[Data for this exercise — start]
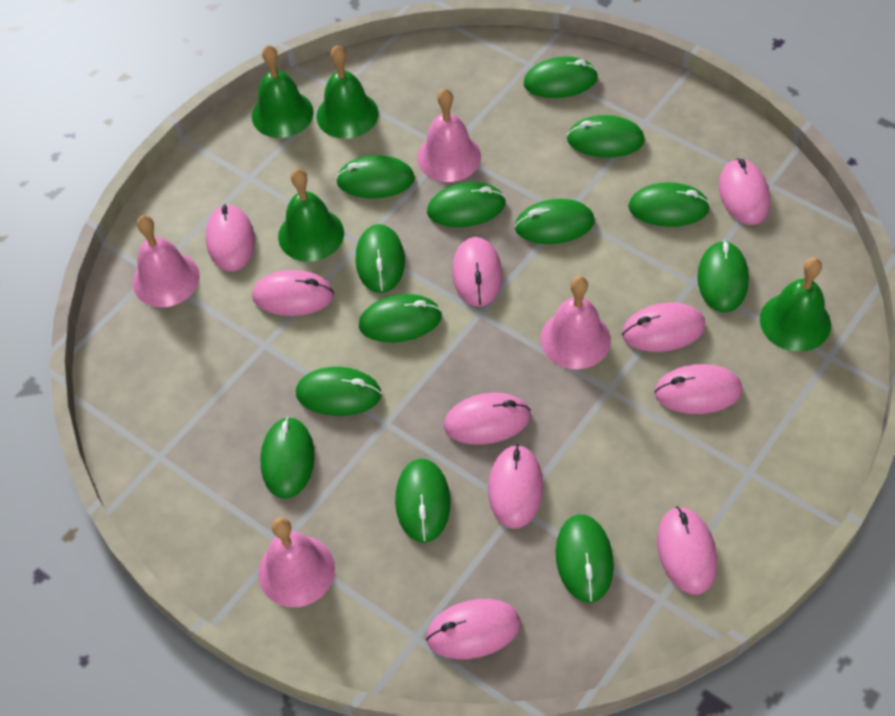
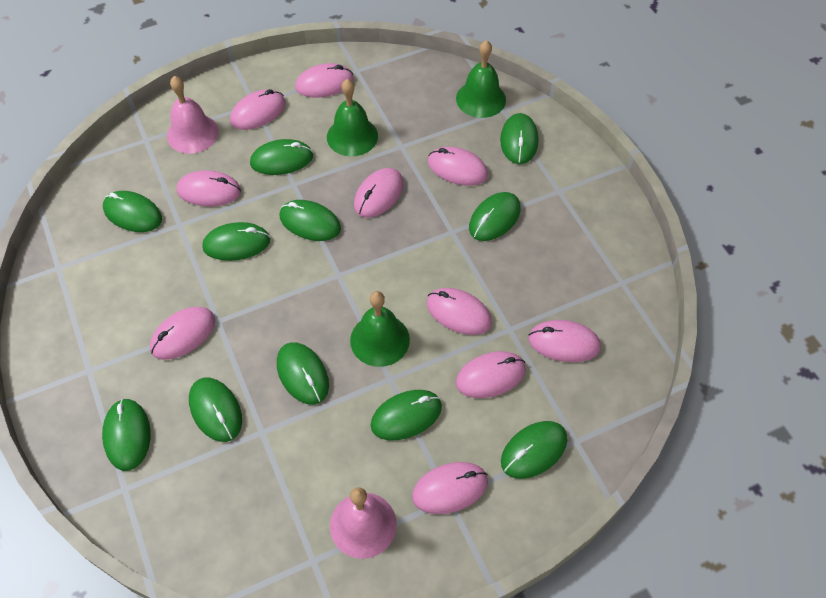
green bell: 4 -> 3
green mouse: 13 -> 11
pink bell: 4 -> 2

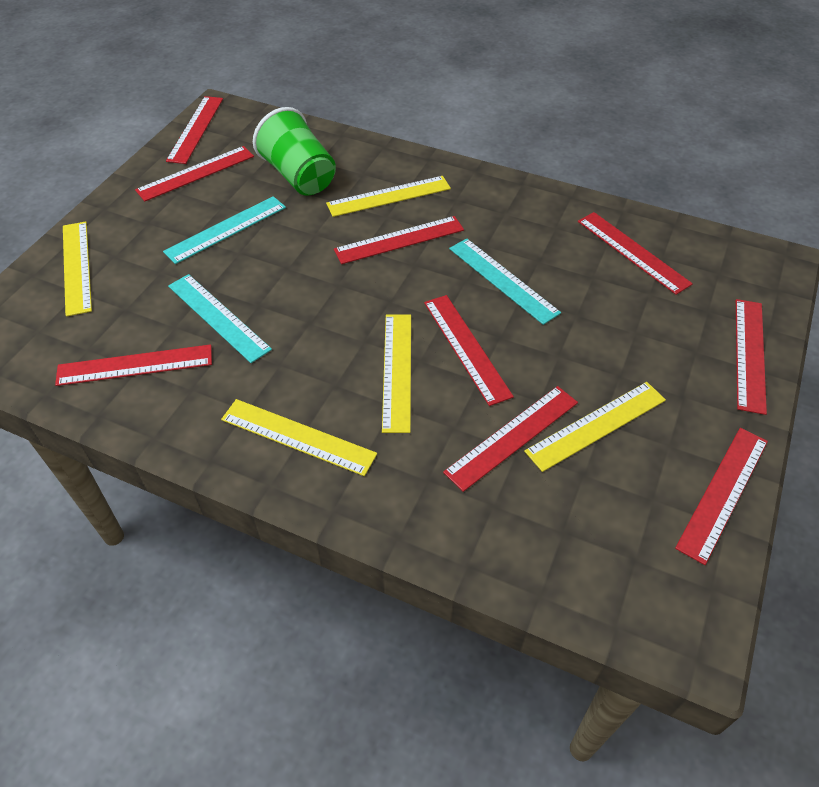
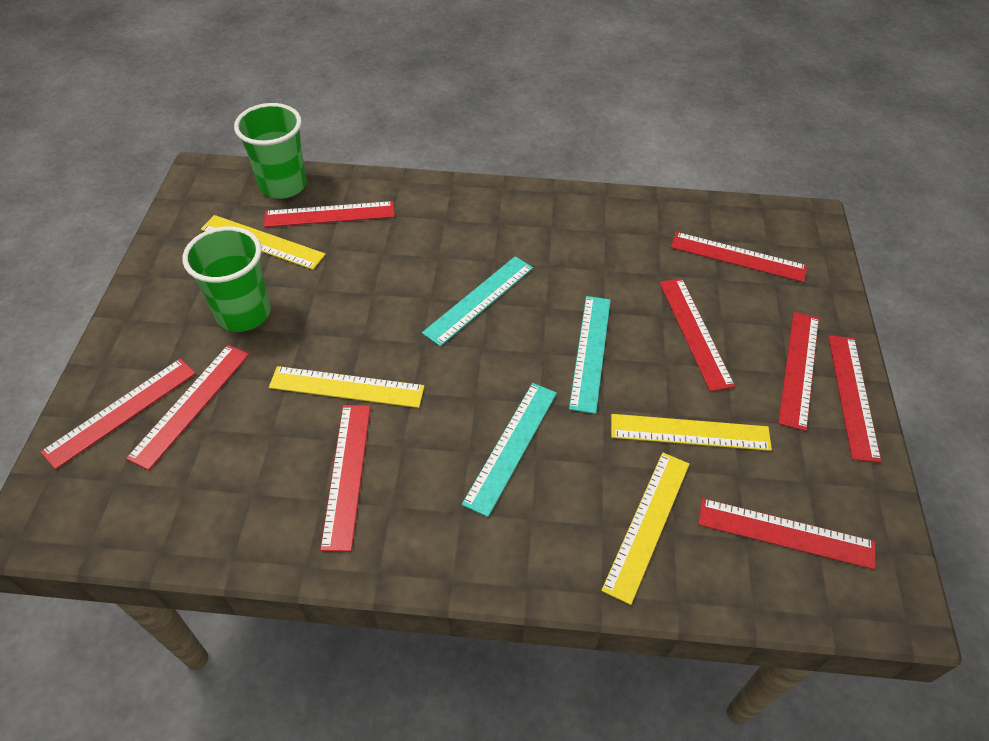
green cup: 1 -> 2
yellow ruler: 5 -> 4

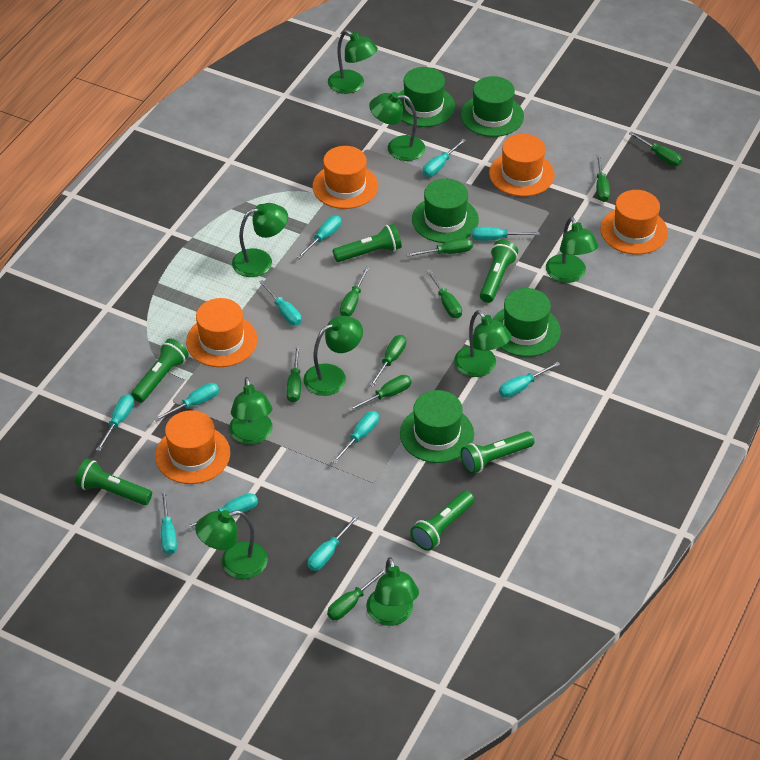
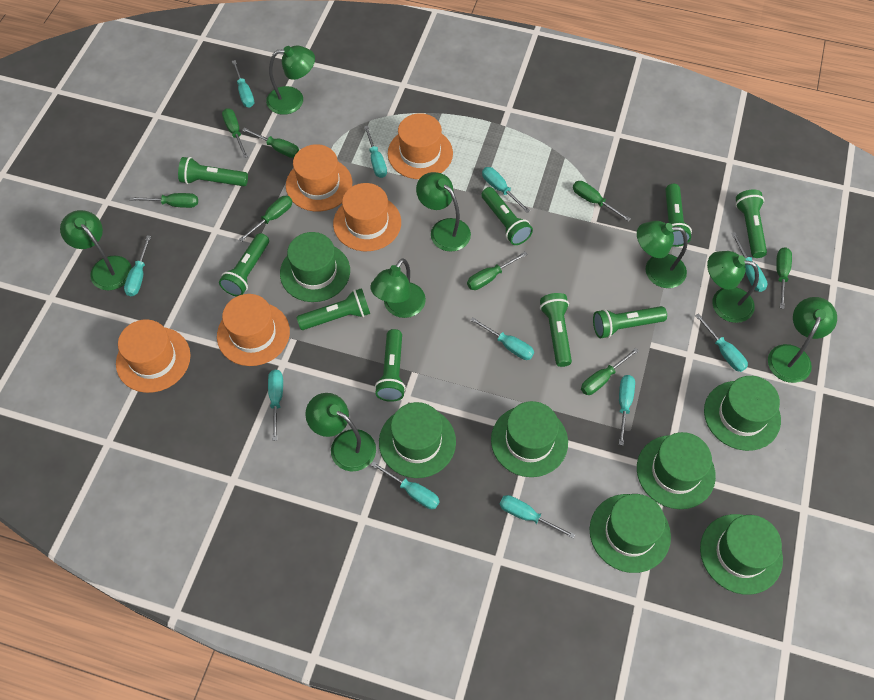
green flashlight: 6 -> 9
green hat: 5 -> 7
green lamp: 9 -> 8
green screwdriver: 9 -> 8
[Data for this exercise — finish]
[Data for this exercise — start]
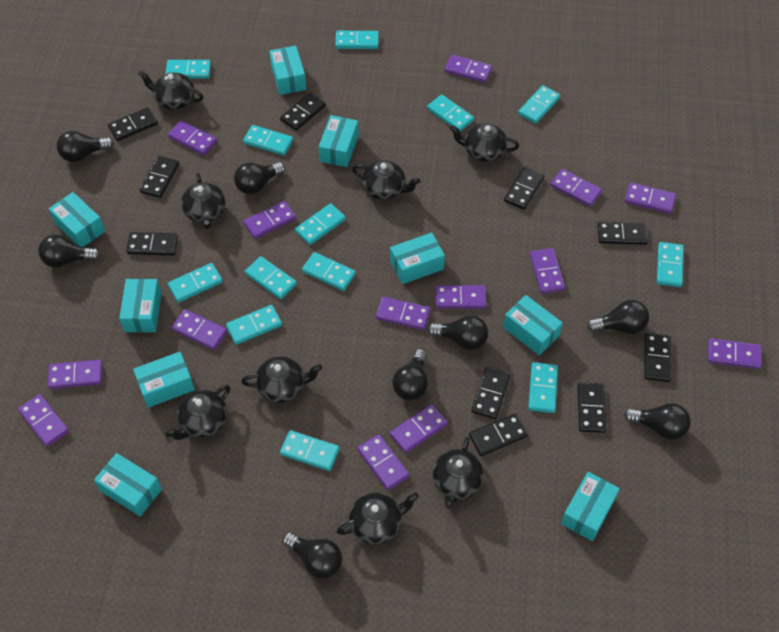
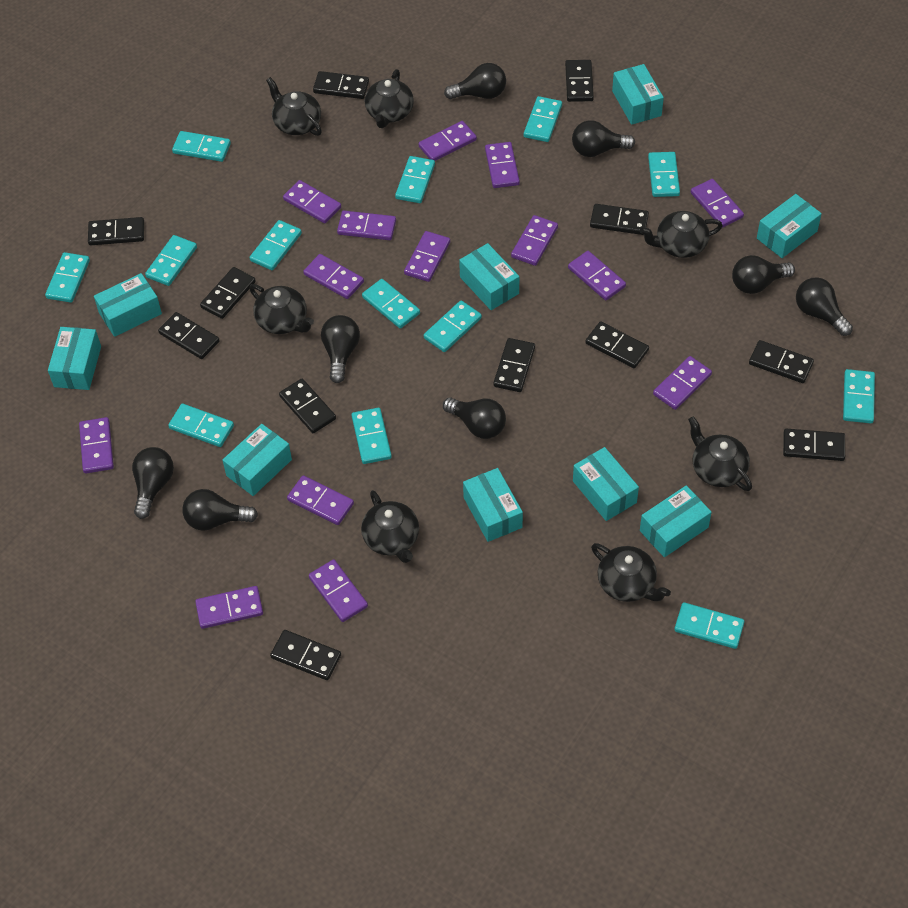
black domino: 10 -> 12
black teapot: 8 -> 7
[Data for this exercise — finish]
[Data for this exercise — start]
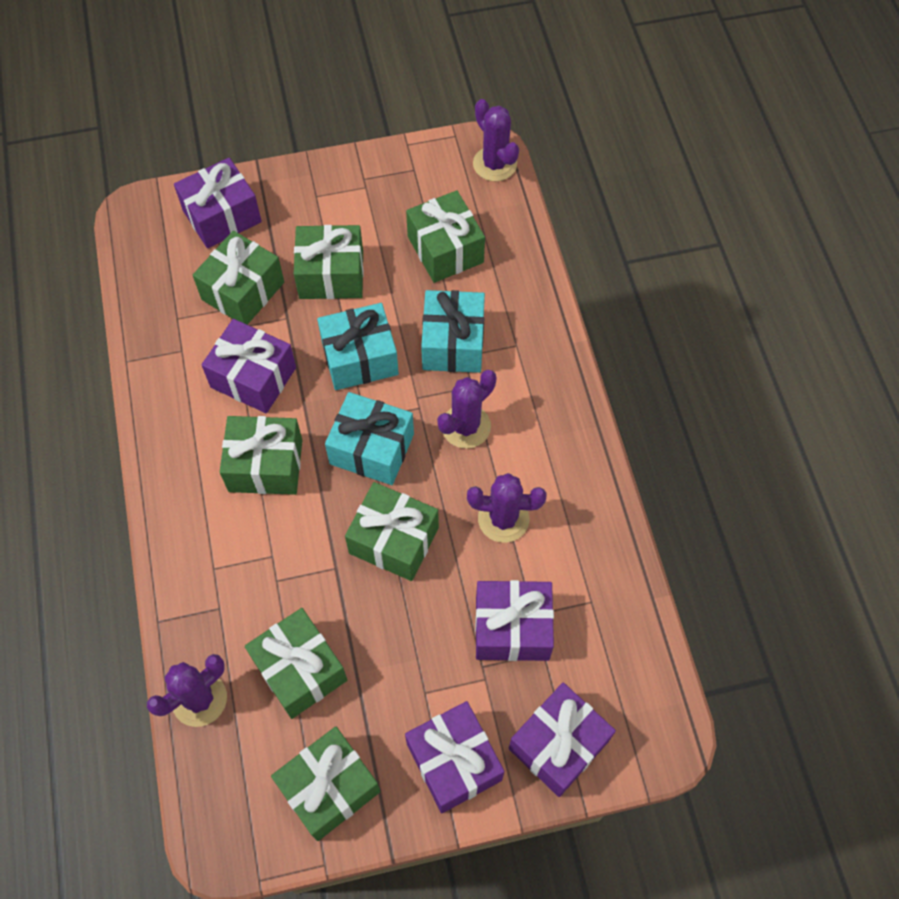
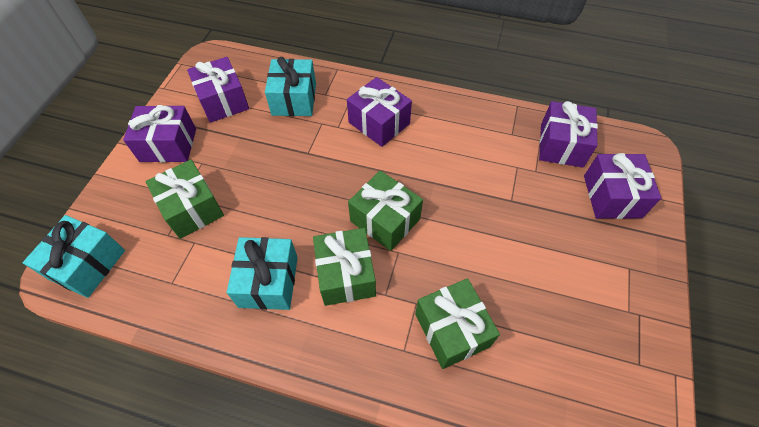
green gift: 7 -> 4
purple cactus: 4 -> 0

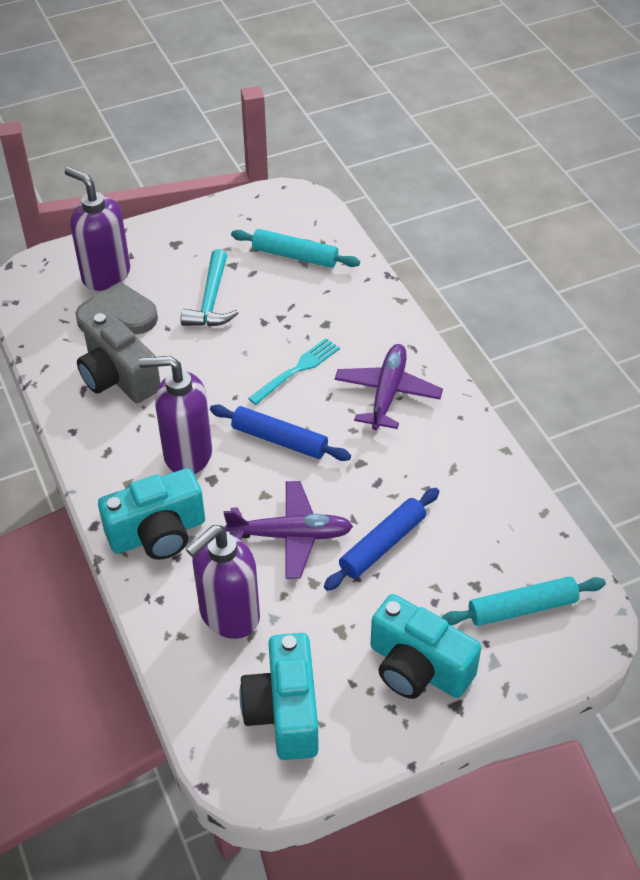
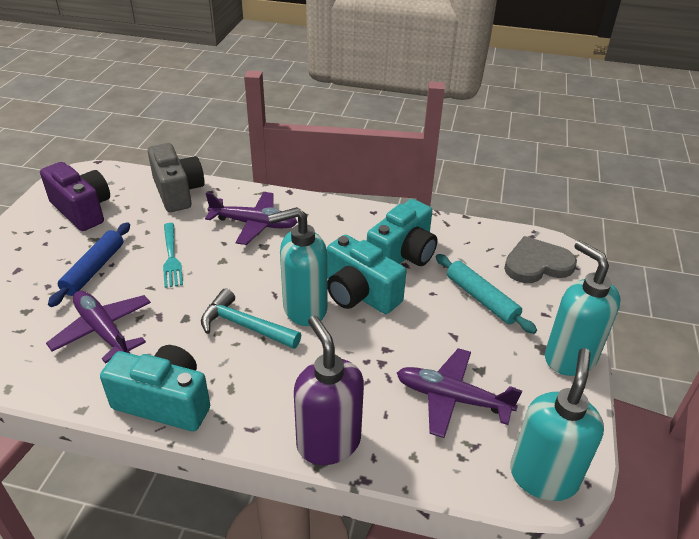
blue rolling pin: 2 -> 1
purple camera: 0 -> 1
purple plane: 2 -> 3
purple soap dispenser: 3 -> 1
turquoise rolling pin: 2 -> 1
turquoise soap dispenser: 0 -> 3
[Data for this exercise — finish]
> **Assignment**
Give only the lines from the one holding "turquoise rolling pin: 2 -> 1" through the one holding "turquoise soap dispenser: 0 -> 3", each restated exactly as it appears above.

> **Solution**
turquoise rolling pin: 2 -> 1
turquoise soap dispenser: 0 -> 3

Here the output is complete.